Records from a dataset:
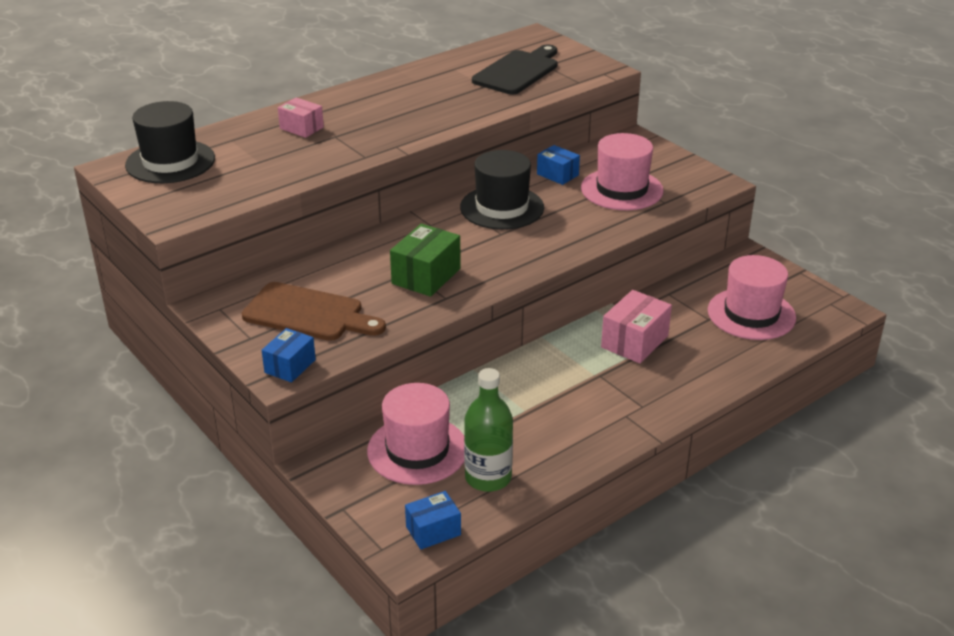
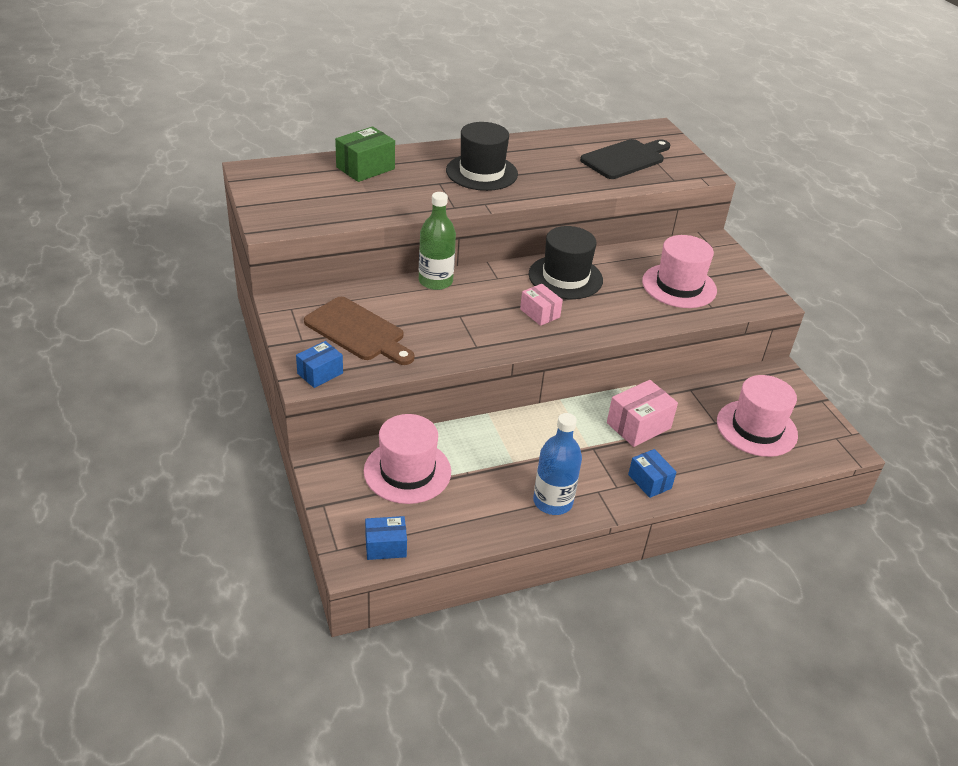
camera: 15 degrees right, 5 degrees up
black hat [125,101,215,183] -> black hat moved to [446,122,518,191]
pink box [278,98,324,138] -> pink box moved to [520,284,563,326]
green box [390,224,461,297] -> green box moved to [335,126,395,182]
green bottle [464,368,513,492] -> green bottle moved to [419,192,456,290]
blue box [537,145,580,185] -> blue box moved to [628,449,676,498]
none -> blue bottle [533,413,582,515]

ASSIGNMENT: Copy all lines from the entries that contain the word "blue".

ANSWER SPACE:
blue box [537,145,580,185] -> blue box moved to [628,449,676,498]
none -> blue bottle [533,413,582,515]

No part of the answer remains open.